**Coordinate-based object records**
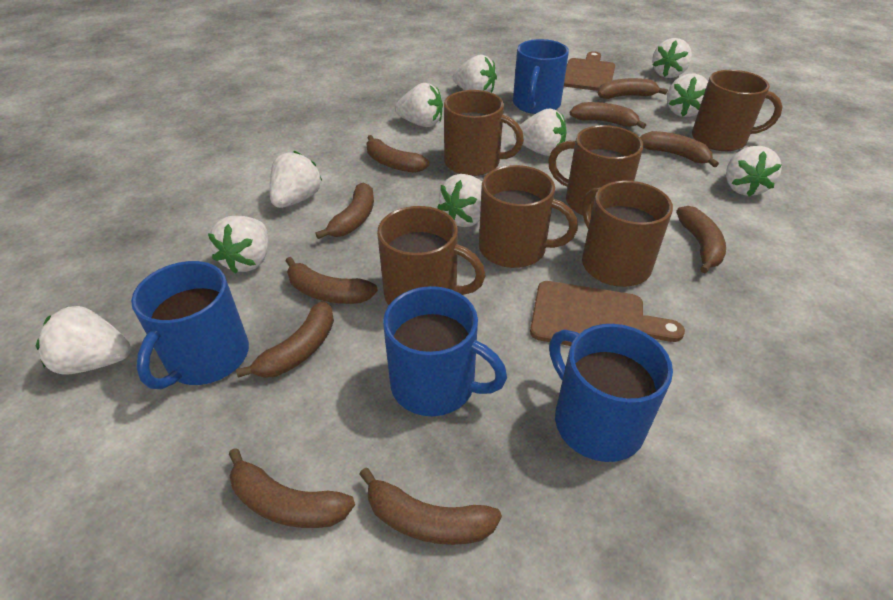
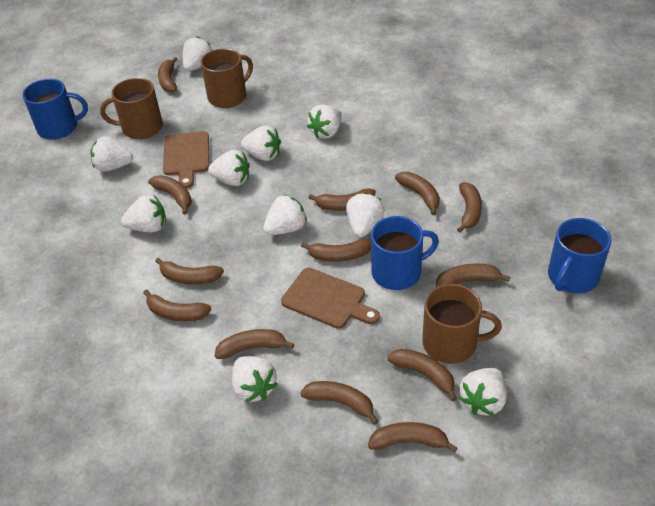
blue mug: 4 -> 3
brown banana: 10 -> 13
brown mug: 6 -> 3

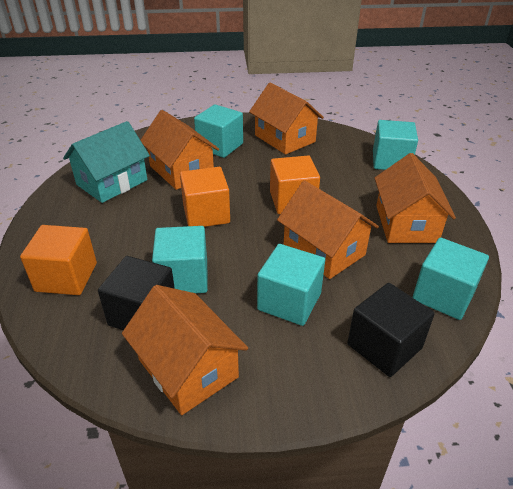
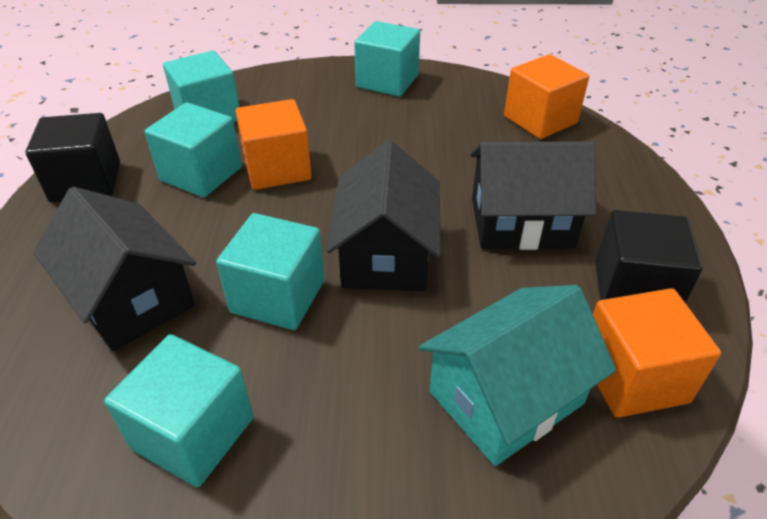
black house: 0 -> 3
orange house: 5 -> 0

**Your instructions**
Keeping the pictures out, print the entries above exactly as written.

**Worked solution**
blue mug: 4 -> 3
brown banana: 10 -> 13
brown mug: 6 -> 3

black house: 0 -> 3
orange house: 5 -> 0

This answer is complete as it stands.